> [EXERCISE PROMPT]
Rewrite the stretch of items from the start through the line containing "27: (140, 193)", swapping "top-left" for "upper-left" and leaving everything else unchanged. Omit the pictures from your answer.

# # #

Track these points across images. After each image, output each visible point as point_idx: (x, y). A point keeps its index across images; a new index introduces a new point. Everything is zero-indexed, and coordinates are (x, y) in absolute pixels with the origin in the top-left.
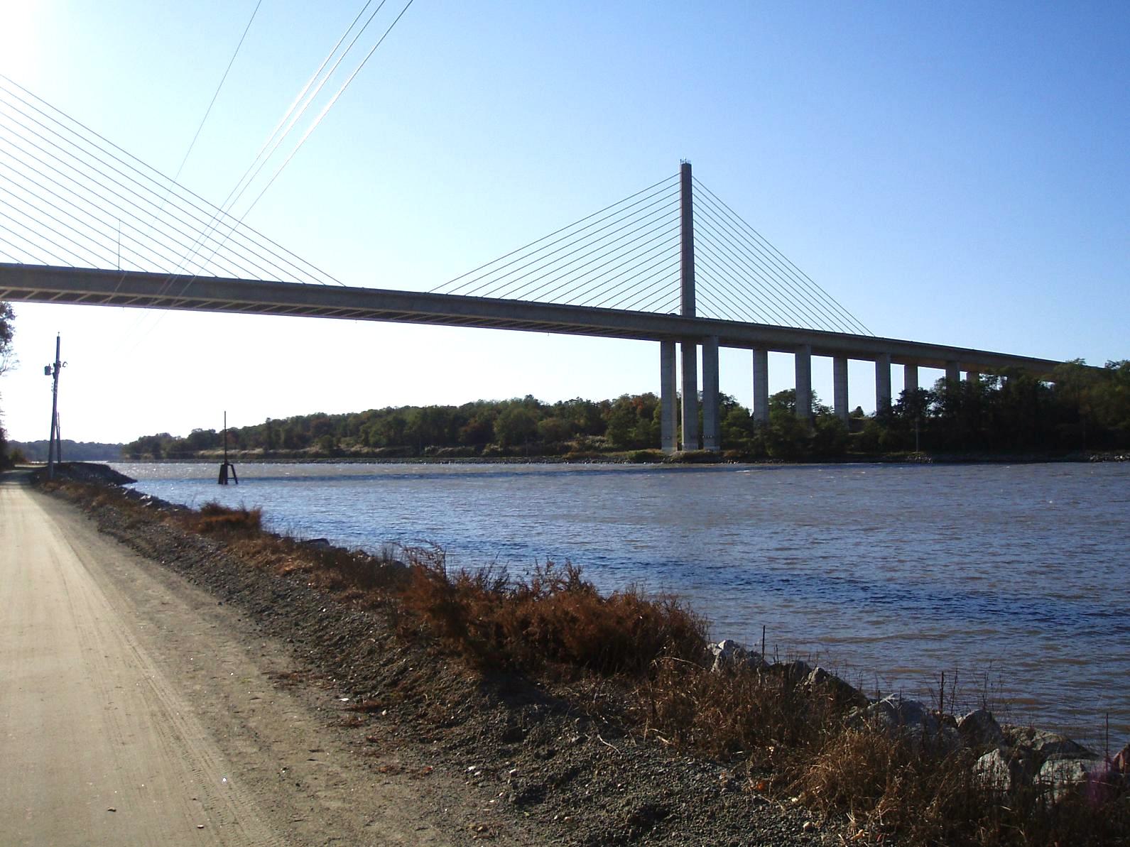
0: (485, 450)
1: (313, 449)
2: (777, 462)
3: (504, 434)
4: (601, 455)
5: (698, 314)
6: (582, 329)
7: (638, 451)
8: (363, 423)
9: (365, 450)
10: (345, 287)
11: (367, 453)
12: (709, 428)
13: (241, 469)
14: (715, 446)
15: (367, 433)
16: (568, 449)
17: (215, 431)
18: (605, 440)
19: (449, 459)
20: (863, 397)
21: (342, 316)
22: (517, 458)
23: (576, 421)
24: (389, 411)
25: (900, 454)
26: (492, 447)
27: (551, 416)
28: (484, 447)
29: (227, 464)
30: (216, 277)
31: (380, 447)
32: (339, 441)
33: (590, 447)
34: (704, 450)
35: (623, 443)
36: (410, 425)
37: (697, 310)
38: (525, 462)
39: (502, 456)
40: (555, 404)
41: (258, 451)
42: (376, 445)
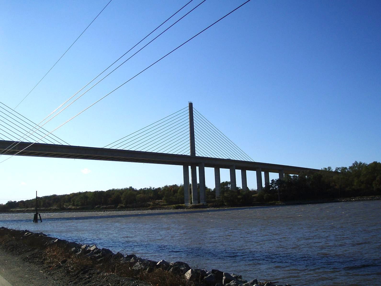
0: (118, 206)
1: (54, 207)
2: (228, 207)
3: (125, 200)
4: (162, 207)
5: (196, 155)
6: (146, 160)
7: (177, 205)
8: (71, 198)
9: (73, 207)
10: (47, 144)
11: (74, 208)
12: (202, 196)
13: (44, 215)
14: (205, 202)
15: (74, 201)
16: (149, 205)
17: (16, 202)
18: (162, 202)
19: (105, 210)
20: (252, 185)
21: (55, 156)
22: (131, 209)
23: (149, 195)
24: (80, 193)
25: (272, 202)
26: (121, 205)
27: (140, 193)
28: (118, 205)
29: (37, 214)
30: (4, 140)
31: (79, 206)
32: (63, 204)
33: (157, 204)
34: (201, 204)
35: (170, 203)
36: (90, 198)
37: (196, 154)
38: (134, 210)
39: (125, 208)
40: (140, 190)
41: (33, 209)
42: (77, 205)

# # #

> [FULL RESPONSE]
Track these points across images. After each image, output each visible point as point_idx: (x, y). A point keeps its index across images; a new index introduces a new point. Everything is zero-indexed, and coordinates are (x, y) in absolute pixels with the origin in the upper-left.
0: (485, 450)
1: (313, 449)
2: (777, 462)
3: (504, 434)
4: (601, 455)
5: (698, 314)
6: (582, 329)
7: (638, 451)
8: (363, 423)
9: (365, 450)
10: (345, 287)
11: (367, 453)
12: (709, 428)
13: (241, 469)
14: (715, 446)
15: (367, 433)
16: (568, 449)
17: (215, 431)
18: (605, 440)
19: (449, 459)
20: (863, 397)
21: (342, 316)
22: (517, 458)
23: (576, 421)
24: (389, 411)
25: (900, 454)
26: (492, 447)
27: (551, 416)
28: (484, 447)
29: (227, 464)
30: (216, 277)
31: (380, 447)
32: (339, 441)
33: (590, 447)
34: (704, 450)
35: (623, 443)
36: (410, 425)
37: (697, 310)
38: (525, 462)
39: (502, 456)
40: (555, 404)
41: (258, 451)
42: (376, 445)
0: (118, 206)
1: (54, 207)
2: (228, 207)
3: (125, 200)
4: (162, 207)
5: (196, 155)
6: (146, 160)
7: (177, 205)
8: (71, 198)
9: (73, 207)
10: (47, 144)
11: (74, 208)
12: (202, 196)
13: (44, 215)
14: (205, 202)
15: (74, 201)
16: (149, 205)
17: (16, 202)
18: (162, 202)
19: (105, 210)
20: (252, 185)
21: (55, 156)
22: (131, 209)
23: (149, 195)
24: (80, 193)
25: (272, 202)
26: (121, 205)
27: (140, 193)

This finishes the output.